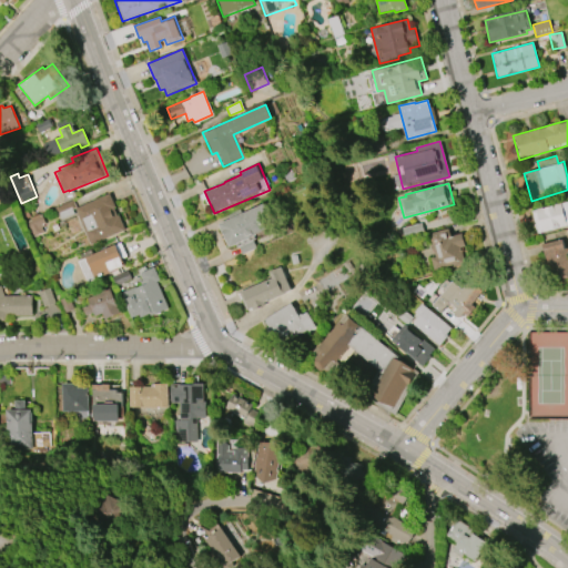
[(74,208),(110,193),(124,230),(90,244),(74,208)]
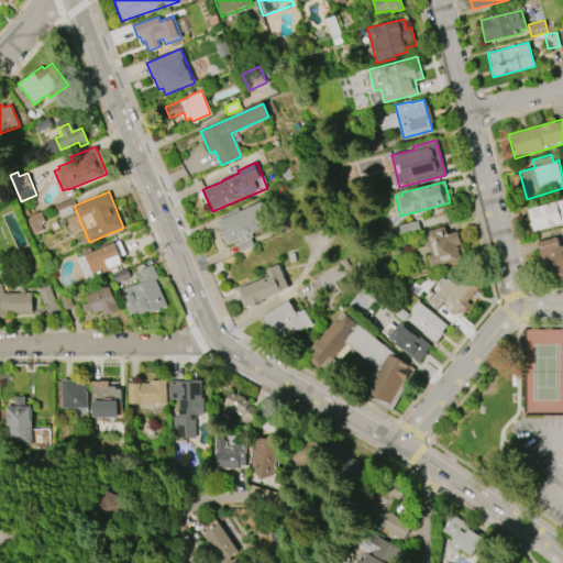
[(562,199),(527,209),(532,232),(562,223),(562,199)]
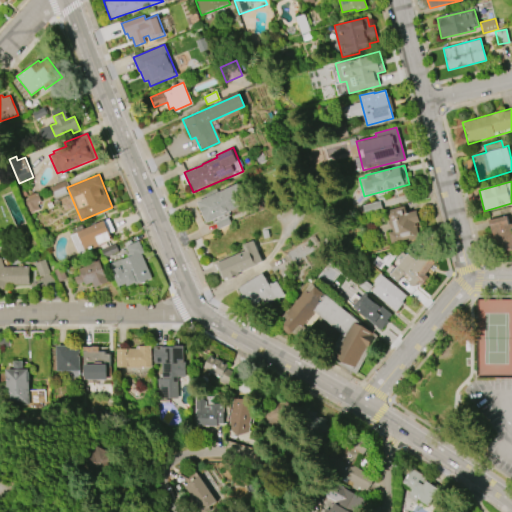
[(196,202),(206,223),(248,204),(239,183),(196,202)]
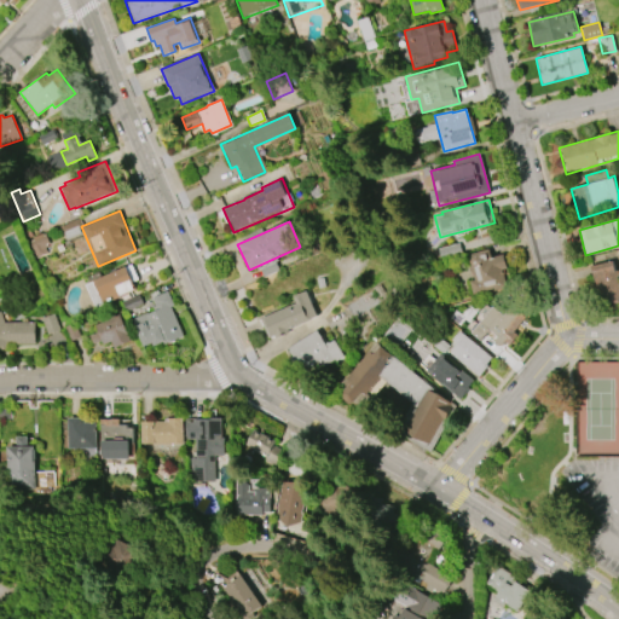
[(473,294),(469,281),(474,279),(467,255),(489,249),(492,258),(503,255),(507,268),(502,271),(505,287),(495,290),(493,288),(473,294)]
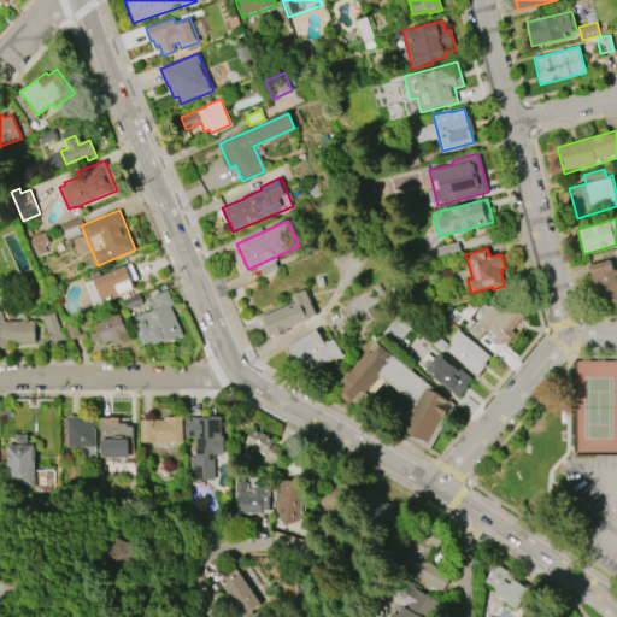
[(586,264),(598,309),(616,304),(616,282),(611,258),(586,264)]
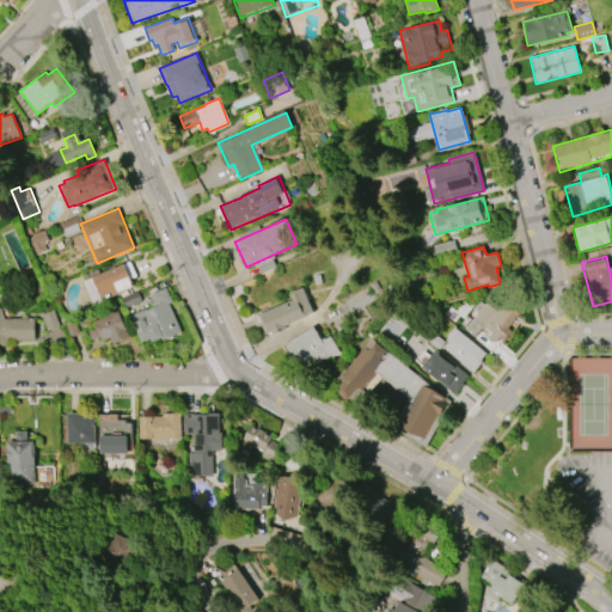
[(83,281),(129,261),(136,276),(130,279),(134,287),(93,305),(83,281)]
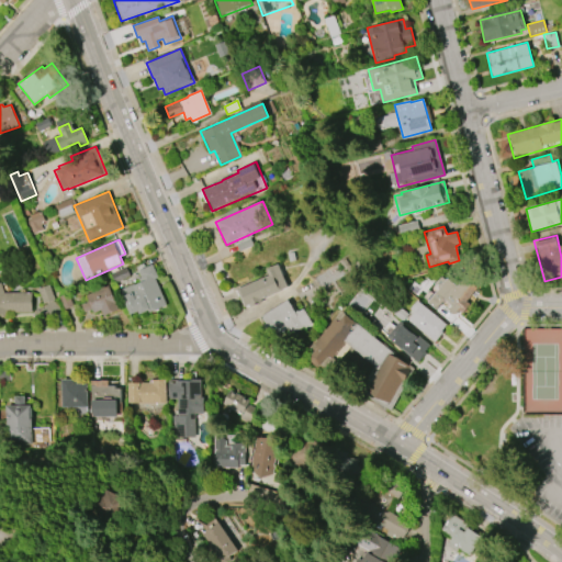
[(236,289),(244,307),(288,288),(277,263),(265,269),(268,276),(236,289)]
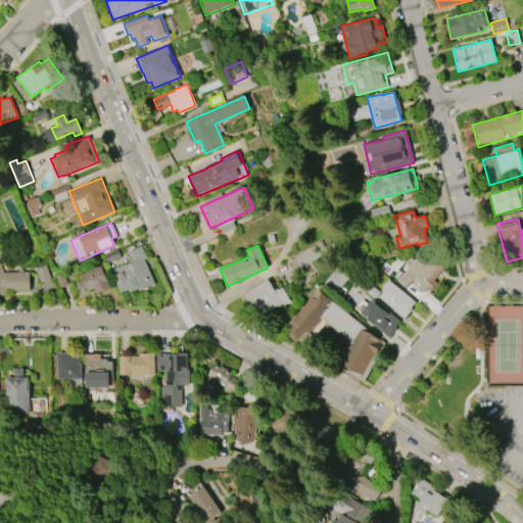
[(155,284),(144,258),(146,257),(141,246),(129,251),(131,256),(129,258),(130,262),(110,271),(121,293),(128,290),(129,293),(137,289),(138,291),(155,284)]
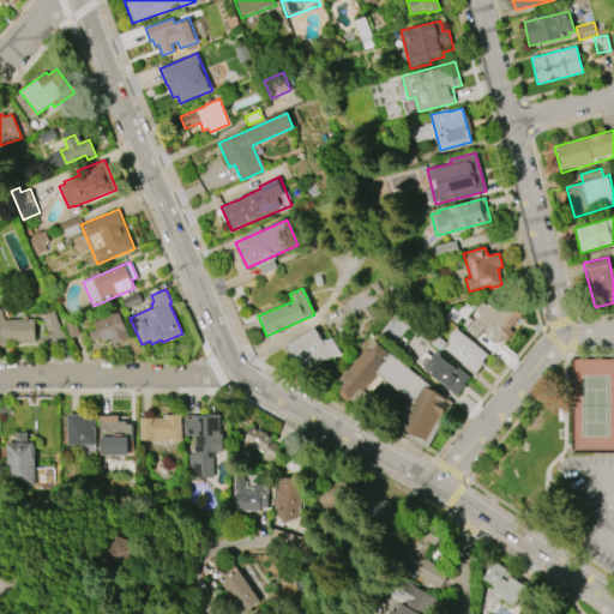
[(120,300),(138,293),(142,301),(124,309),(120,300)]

### TASK INSTRUCTIONS
Your copy of the records must match them exactly, except that no pictures appear in it.

### REPLY TO THE EXERCISE
[(74,208),(110,193),(124,230),(90,244),(74,208)]
[(562,199),(527,209),(532,232),(562,223),(562,199)]
[(196,202),(206,223),(248,204),(239,183),(196,202)]
[(473,294),(469,281),(474,279),(467,255),(489,249),(492,258),(503,255),(507,268),(502,271),(505,287),(495,290),(493,288),(473,294)]
[(586,264),(598,309),(616,304),(616,282),(611,258),(586,264)]
[(83,281),(129,261),(136,276),(130,279),(134,287),(93,305),(83,281)]
[(236,289),(244,307),(288,288),(277,263),(265,269),(268,276),(236,289)]
[(155,284),(144,258),(146,257),(141,246),(129,251),(131,256),(129,258),(130,262),(110,271),(121,293),(128,290),(129,293),(137,289),(138,291),(155,284)]
[(120,300),(138,293),(142,301),(124,309),(120,300)]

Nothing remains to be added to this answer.